-- Entries shown follows --

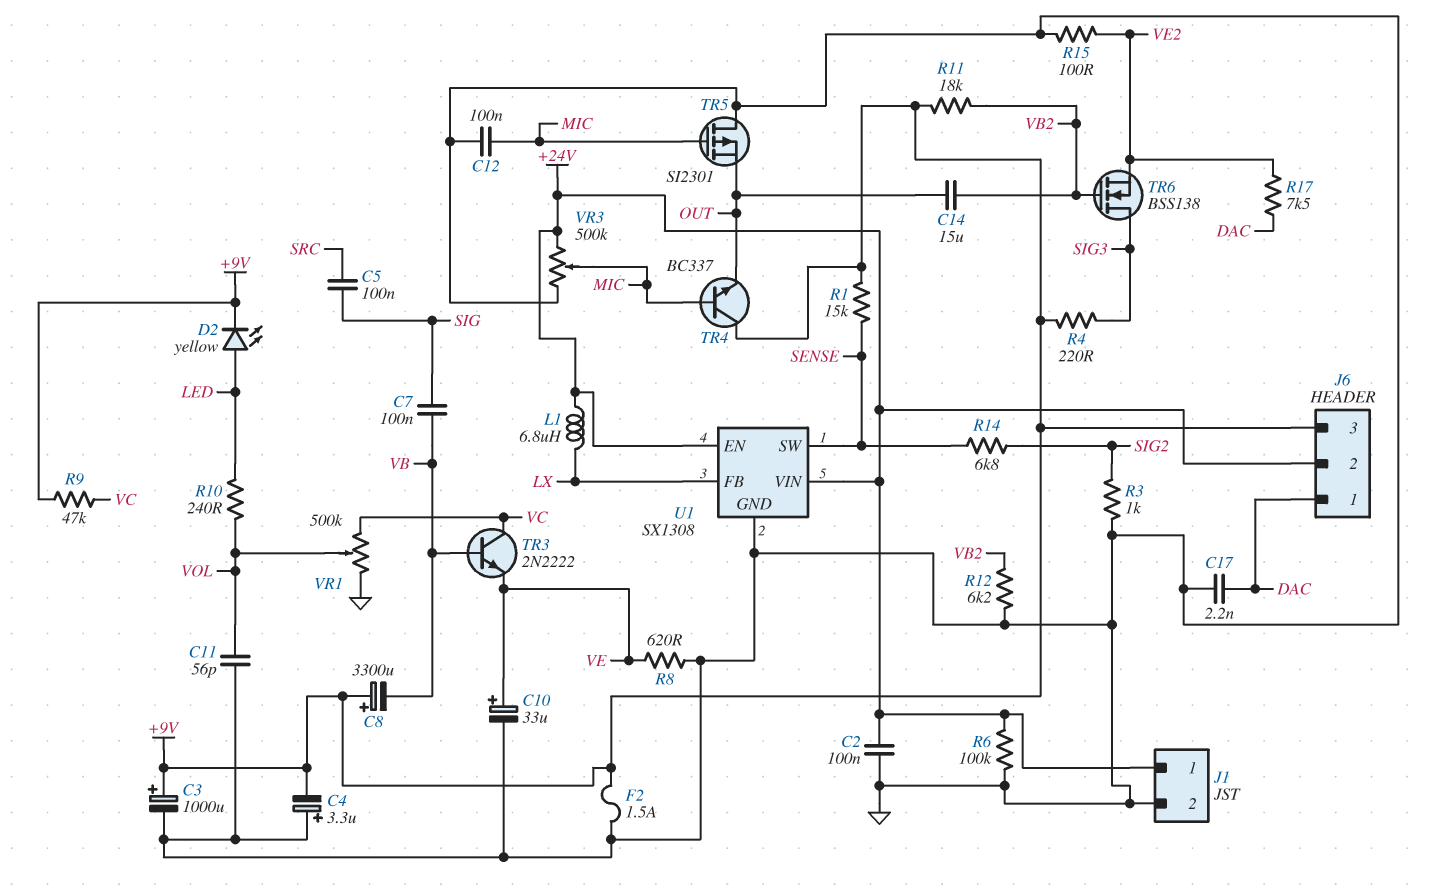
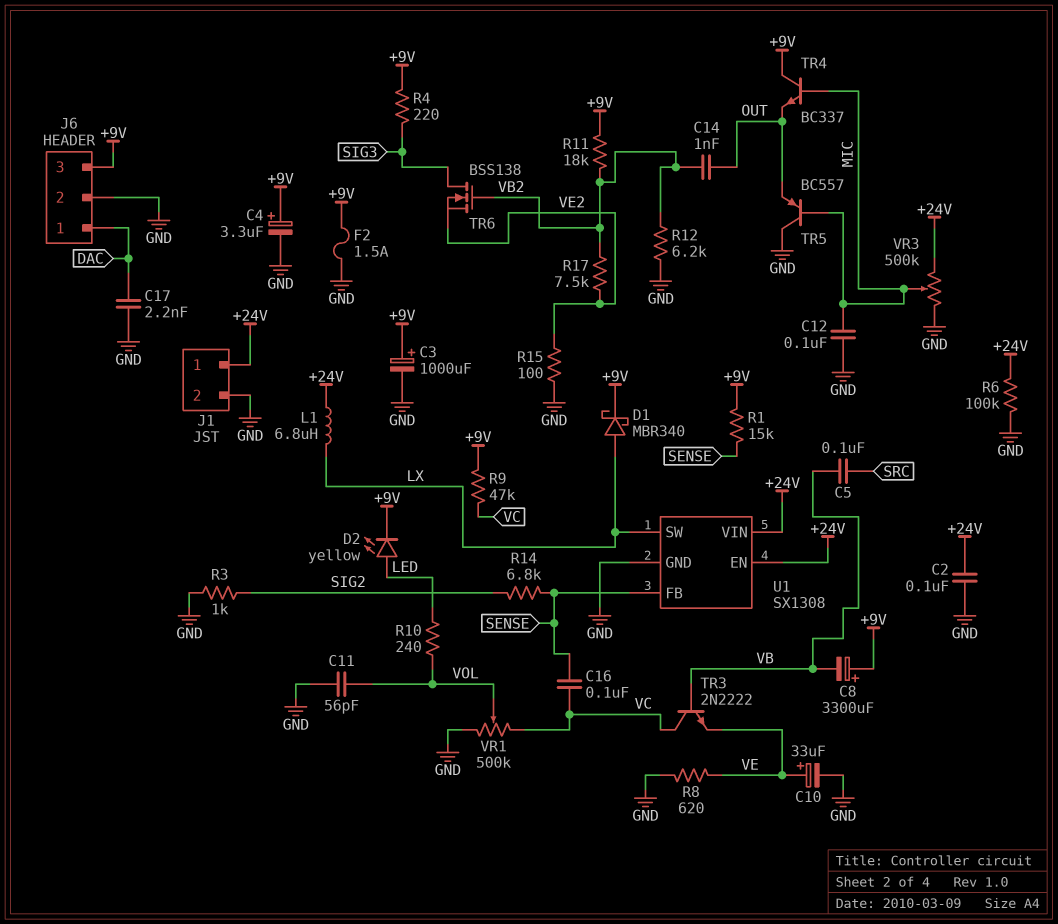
C4: 3.3uF (plus GND, minus +9V) -> 3.3uF (plus +9V, minus GND)
C5: 100nF (SIG, SRC) -> 100nF (SRC, VB)
C7: 100nF (SIG, VB) -> none
C14: 15uF (OUT, VB2) -> 1nF (OUT, VB2)
C16: none -> 100nF (SENSE, VC)
D1: none -> schottky MBR340 (A LX, K +9V)
J6 pin 2: +24V -> GND
R17: 7.5k (DAC, VE2) -> 7.5k (VB2, VE2)
TR5: PMOS SI2301 (G MIC, D GND, S OUT) -> PNP BC557 (B MIC, C GND, E OUT)
U1 pin FB: LX -> SENSE
U1 pin SW: SENSE -> LX

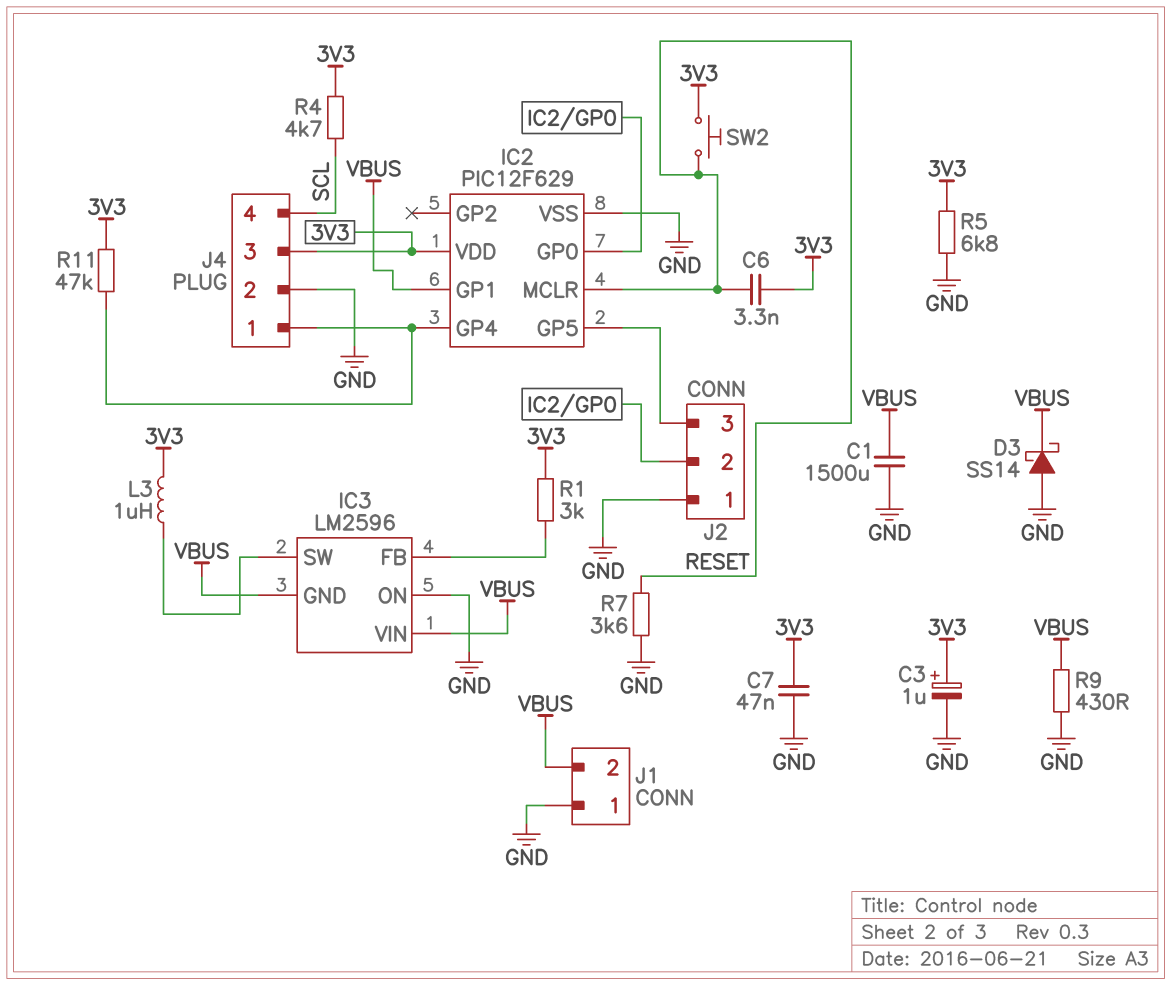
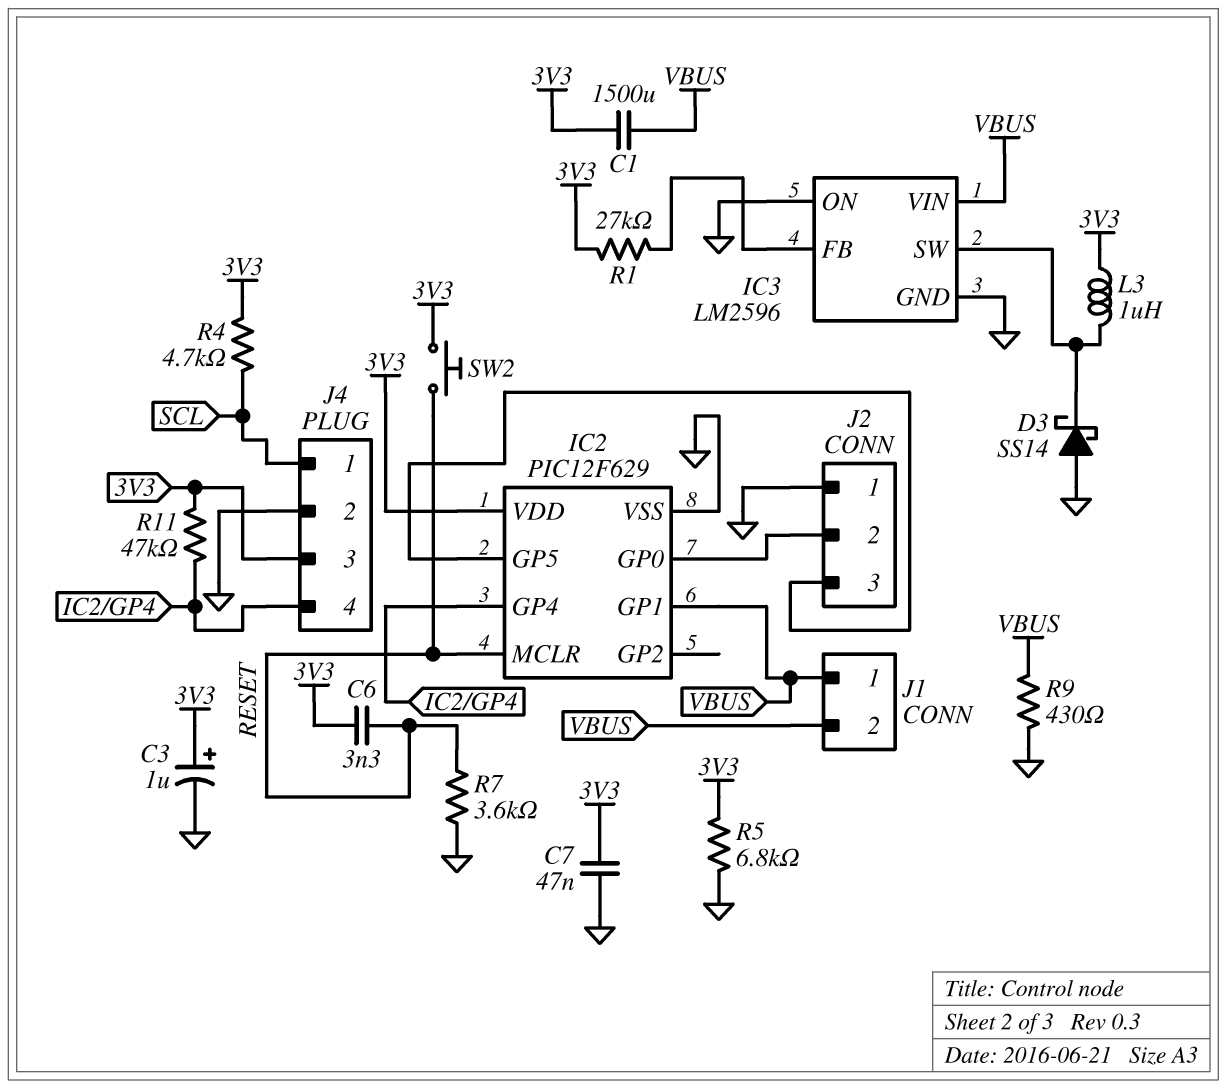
C1: 1500uF (GND, VBUS) -> 1500uF (3V3, VBUS)
D3: schottky SS14 (A GND, K VBUS) -> schottky SS14 (A GND, K IC3/SW)
IC3 pin GND: VBUS -> GND
J1 pin 1: GND -> VBUS
J4 pin 1: IC2/GP4 -> SCL
J4 pin 4: SCL -> IC2/GP4
R1: 3k (3V3, IC3/FB) -> 27k (3V3, IC3/FB)

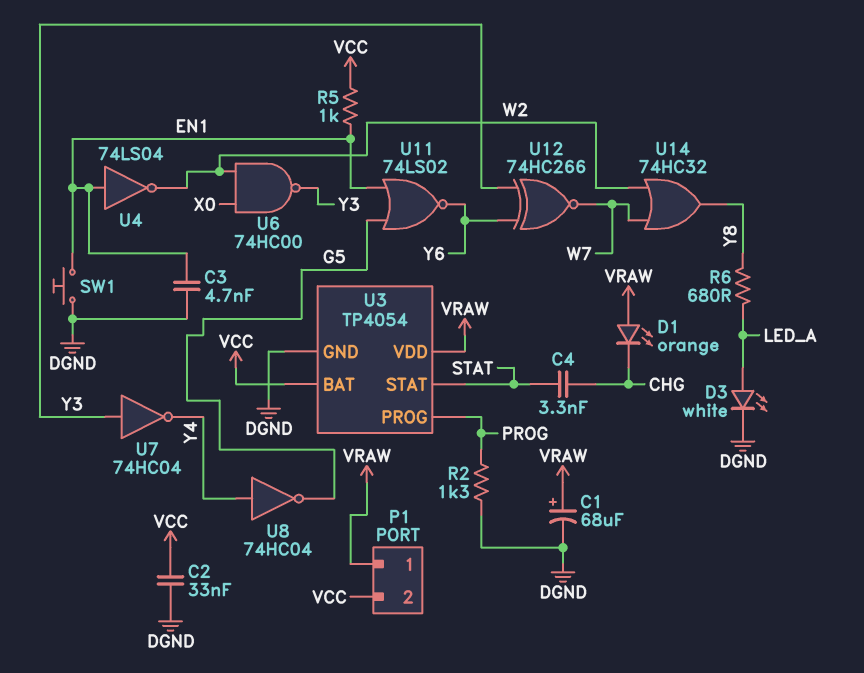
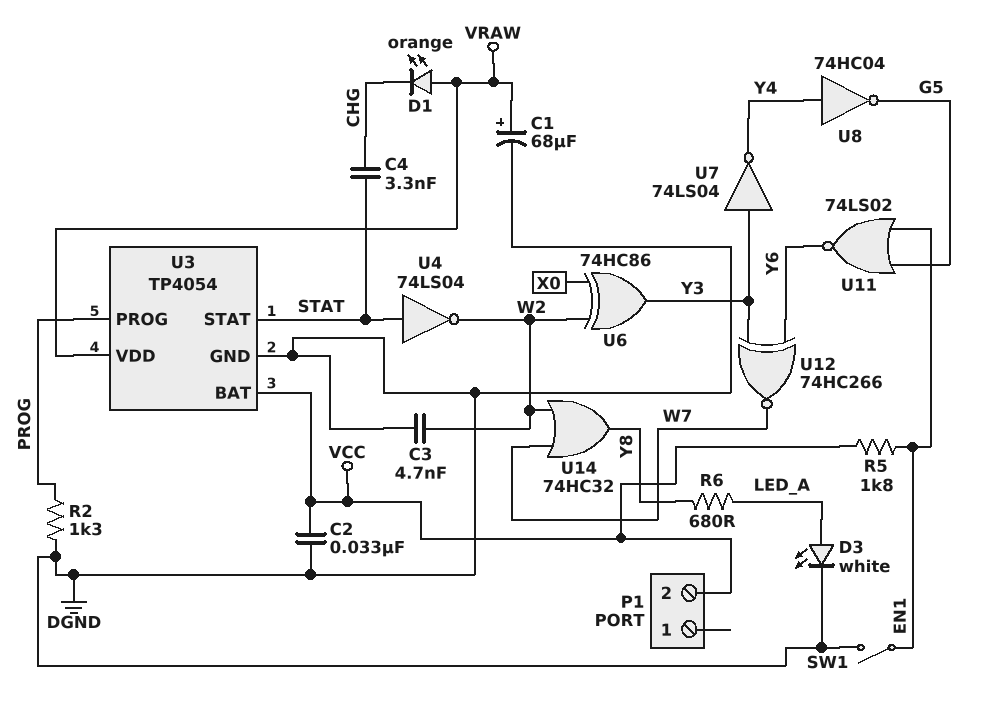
C3: 4.7nF (DGND, EN1) -> 4.7nF (DGND, W2)
P1 pin 1: VRAW -> none
R5: 1k (EN1, VCC) -> 1.8k (EN1, VCC)
SW1: button (DGND, EN1) -> switch (DGND, EN1)
U4: NOT 74LS04 (in EN1, out W2) -> NOT 74LS04 (in STAT, out W2)
U6: NAND 74HC00 (in W2, in X0, out Y3) -> XOR 74HC86 (in W2, in X0, out Y3)
U7: NOT 74HC04 (in Y3, out Y4) -> NOT 74LS04 (in Y3, out Y4)

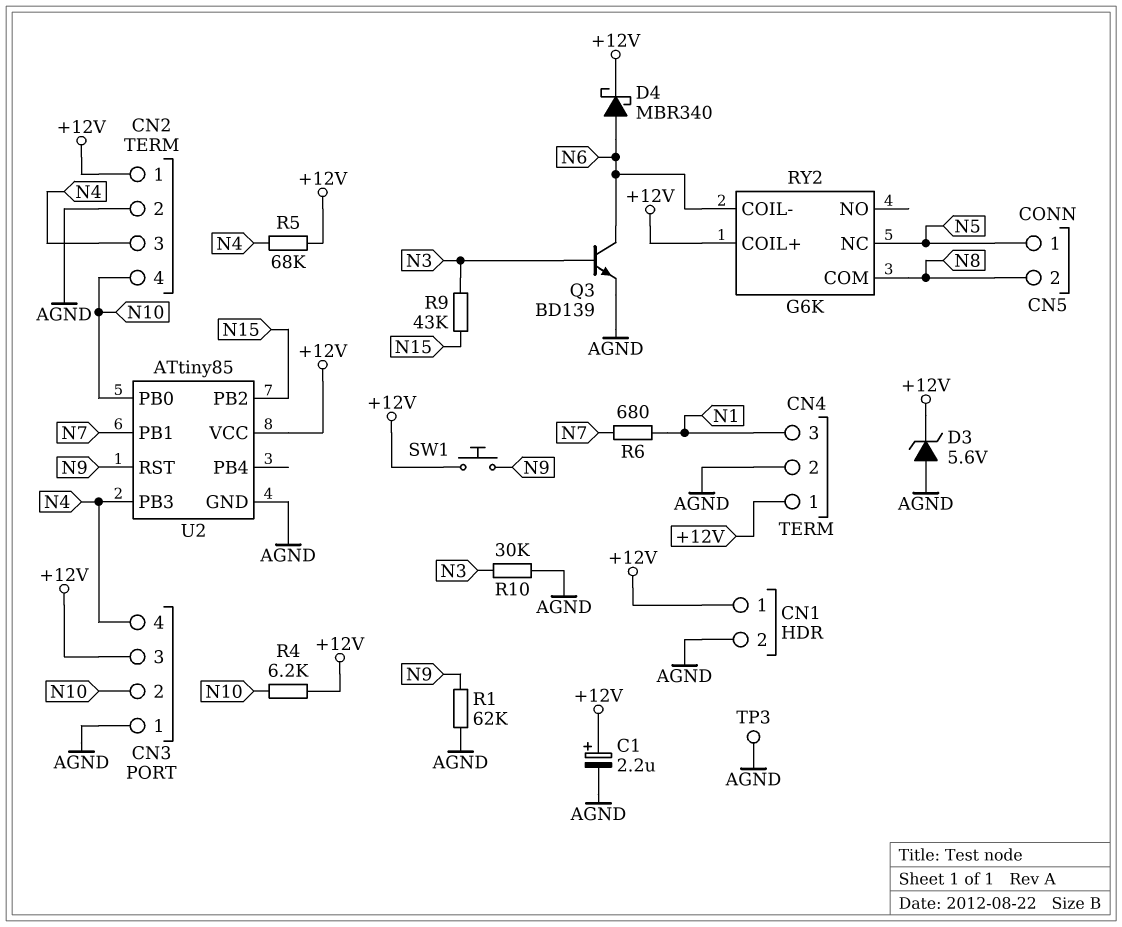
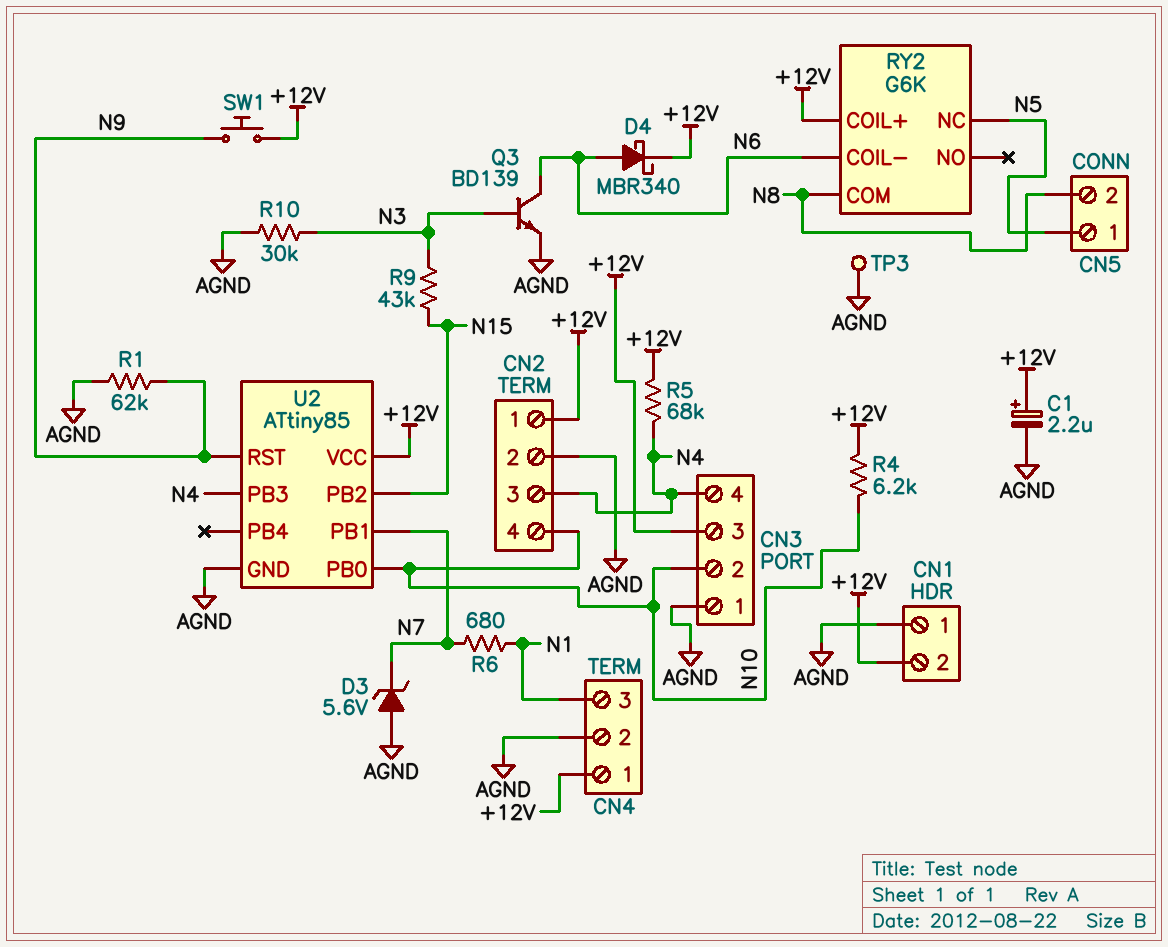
CN1 pin 1: +12V -> AGND
CN1 pin 2: AGND -> +12V
D3: zener 5.6V (A AGND, K +12V) -> zener 5.6V (A AGND, K N7)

-- Entries shown concluded --

▸ **What you have to do**: Quote verbatim the final run of lines in the material above, from the line that contains "U1 pin SW: SENSE -> LX" through the very last line, excluding any pictures.

▸ **Exercise result**:
U1 pin SW: SENSE -> LX

C1: 1500uF (GND, VBUS) -> 1500uF (3V3, VBUS)
D3: schottky SS14 (A GND, K VBUS) -> schottky SS14 (A GND, K IC3/SW)
IC3 pin GND: VBUS -> GND
J1 pin 1: GND -> VBUS
J4 pin 1: IC2/GP4 -> SCL
J4 pin 4: SCL -> IC2/GP4
R1: 3k (3V3, IC3/FB) -> 27k (3V3, IC3/FB)

C3: 4.7nF (DGND, EN1) -> 4.7nF (DGND, W2)
P1 pin 1: VRAW -> none
R5: 1k (EN1, VCC) -> 1.8k (EN1, VCC)
SW1: button (DGND, EN1) -> switch (DGND, EN1)
U4: NOT 74LS04 (in EN1, out W2) -> NOT 74LS04 (in STAT, out W2)
U6: NAND 74HC00 (in W2, in X0, out Y3) -> XOR 74HC86 (in W2, in X0, out Y3)
U7: NOT 74HC04 (in Y3, out Y4) -> NOT 74LS04 (in Y3, out Y4)

CN1 pin 1: +12V -> AGND
CN1 pin 2: AGND -> +12V
D3: zener 5.6V (A AGND, K +12V) -> zener 5.6V (A AGND, K N7)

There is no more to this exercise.